Dataset excerpts section start

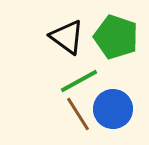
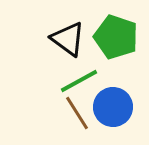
black triangle: moved 1 px right, 2 px down
blue circle: moved 2 px up
brown line: moved 1 px left, 1 px up
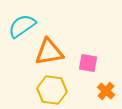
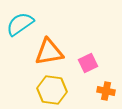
cyan semicircle: moved 2 px left, 2 px up
pink square: rotated 36 degrees counterclockwise
orange cross: rotated 30 degrees counterclockwise
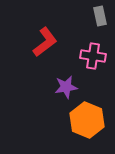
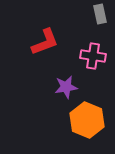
gray rectangle: moved 2 px up
red L-shape: rotated 16 degrees clockwise
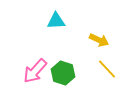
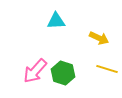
yellow arrow: moved 2 px up
yellow line: rotated 30 degrees counterclockwise
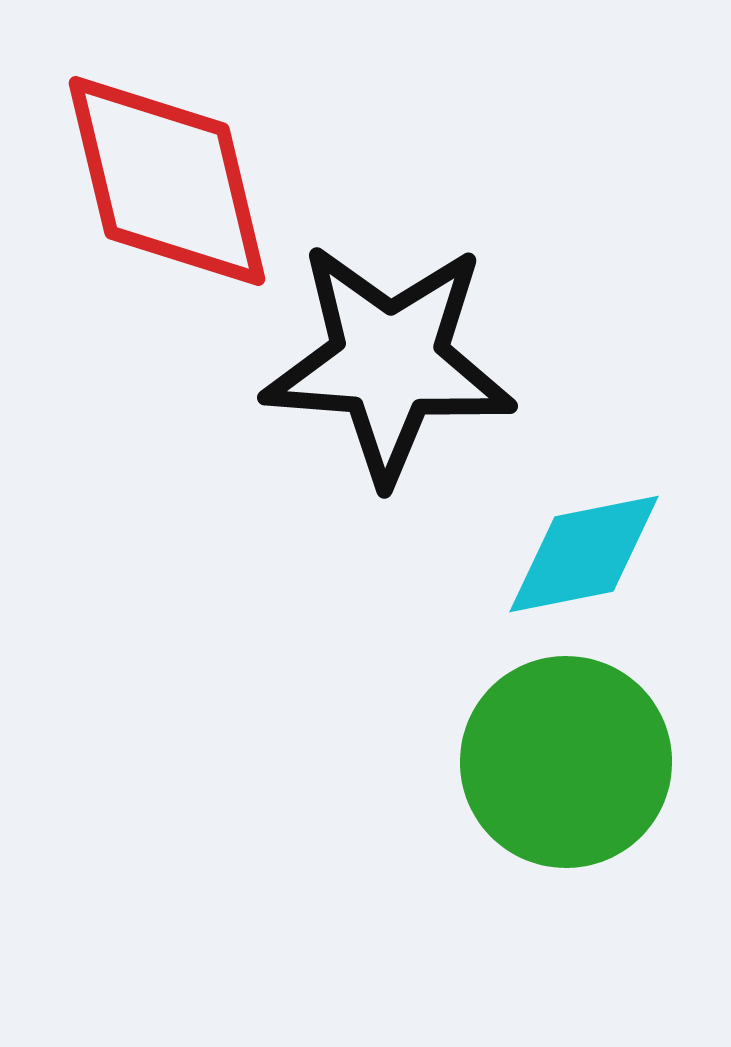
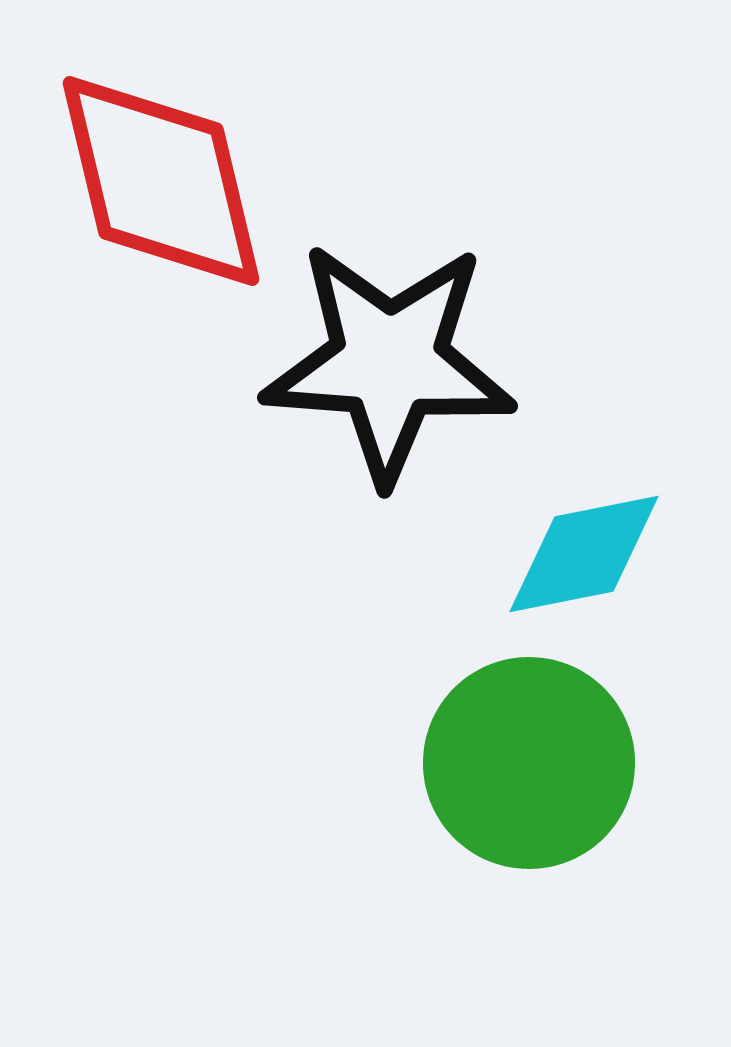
red diamond: moved 6 px left
green circle: moved 37 px left, 1 px down
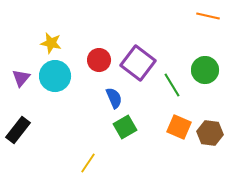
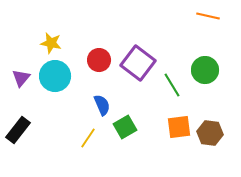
blue semicircle: moved 12 px left, 7 px down
orange square: rotated 30 degrees counterclockwise
yellow line: moved 25 px up
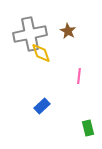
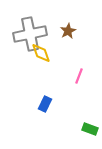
brown star: rotated 14 degrees clockwise
pink line: rotated 14 degrees clockwise
blue rectangle: moved 3 px right, 2 px up; rotated 21 degrees counterclockwise
green rectangle: moved 2 px right, 1 px down; rotated 56 degrees counterclockwise
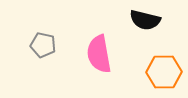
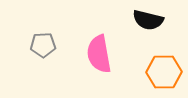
black semicircle: moved 3 px right
gray pentagon: rotated 15 degrees counterclockwise
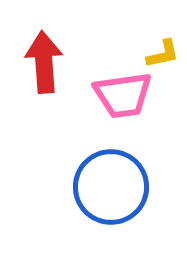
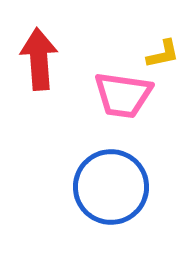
red arrow: moved 5 px left, 3 px up
pink trapezoid: rotated 16 degrees clockwise
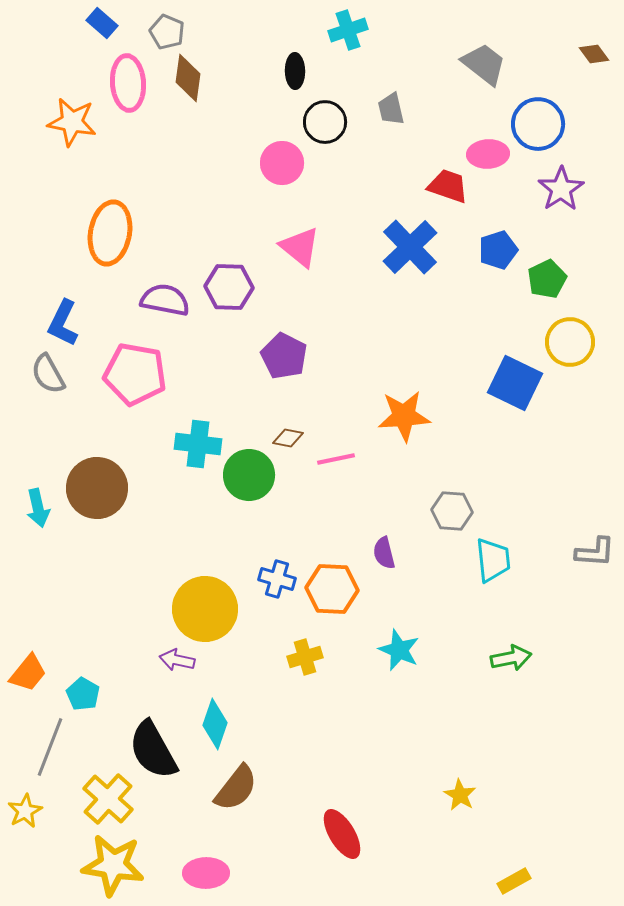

Dataset excerpts section end

▶ _Instructions to follow_:
Please retype the listing exactly, leaving out any images.

▶ _Response to the exercise_:
black triangle: moved 1 px right, 2 px down
blue circle: moved 2 px up
brown line: moved 1 px left, 1 px up
cyan semicircle: moved 2 px left, 2 px up
pink square: rotated 36 degrees counterclockwise
orange cross: rotated 30 degrees counterclockwise
gray rectangle: moved 2 px up
red L-shape: rotated 16 degrees clockwise
yellow arrow: moved 2 px up
yellow line: rotated 30 degrees counterclockwise
red diamond: moved 6 px left
green circle: moved 37 px left, 1 px down
blue semicircle: moved 12 px left, 7 px down
orange square: rotated 30 degrees counterclockwise
yellow line: moved 25 px up
brown star: rotated 14 degrees clockwise
pink line: rotated 14 degrees clockwise
blue rectangle: moved 3 px right, 2 px up; rotated 21 degrees counterclockwise
green rectangle: moved 2 px right, 1 px down; rotated 56 degrees counterclockwise
black semicircle: moved 3 px right
gray pentagon: rotated 15 degrees counterclockwise
red arrow: moved 5 px left, 3 px up
pink trapezoid: rotated 16 degrees clockwise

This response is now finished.